[Image sets with object changes]
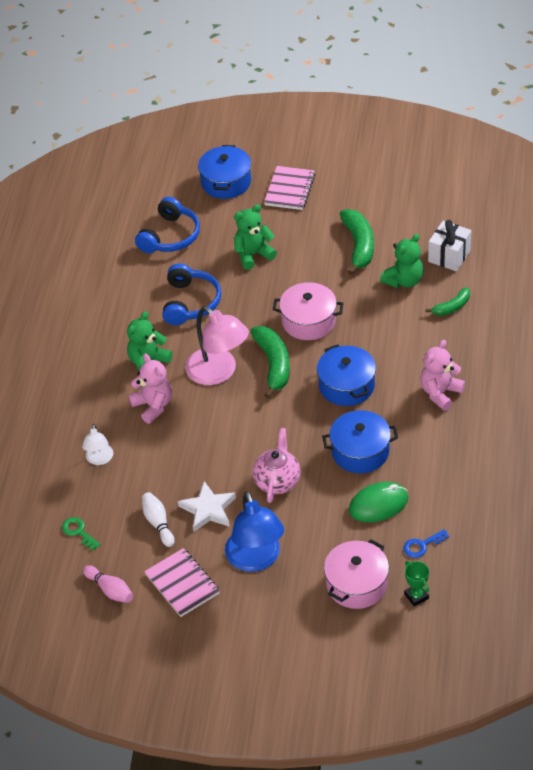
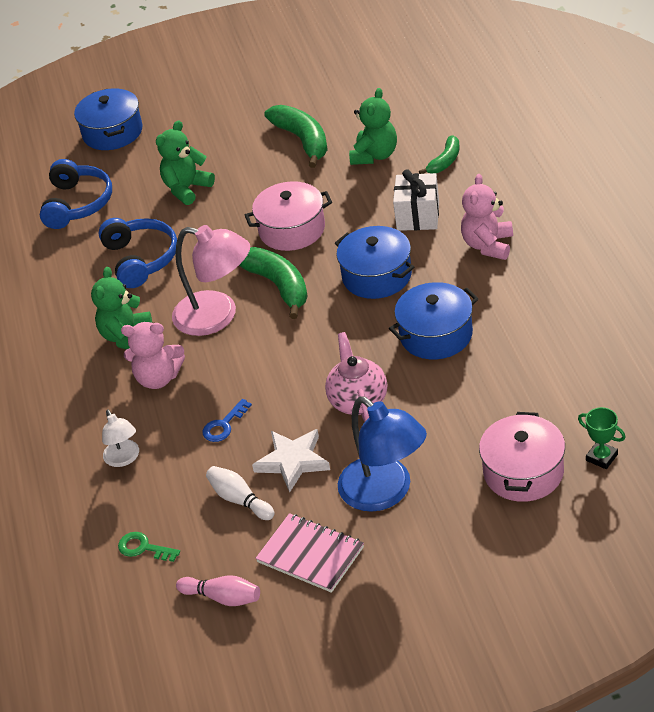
camera: 20 degrees left, 5 degrees down
(153, 406) = (158, 378): pink teddy bear -> pink teddy bear turned 150 degrees clockwise
(290, 189) = (190, 115): pink notebook -> none
(378, 504) = (493, 380): green mouse -> none
(422, 545) = (572, 402): blue key -> blue key (224, 425)
(449, 256) = (410, 116): white gift -> white gift (418, 216)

▶ _What to work on_
Extract every line from the one containing "(378, 504) = (493, 380): green mouse -> none" through the last line of the data, inclusive, exactly as written.

▶ _Written reply_
(378, 504) = (493, 380): green mouse -> none
(422, 545) = (572, 402): blue key -> blue key (224, 425)
(449, 256) = (410, 116): white gift -> white gift (418, 216)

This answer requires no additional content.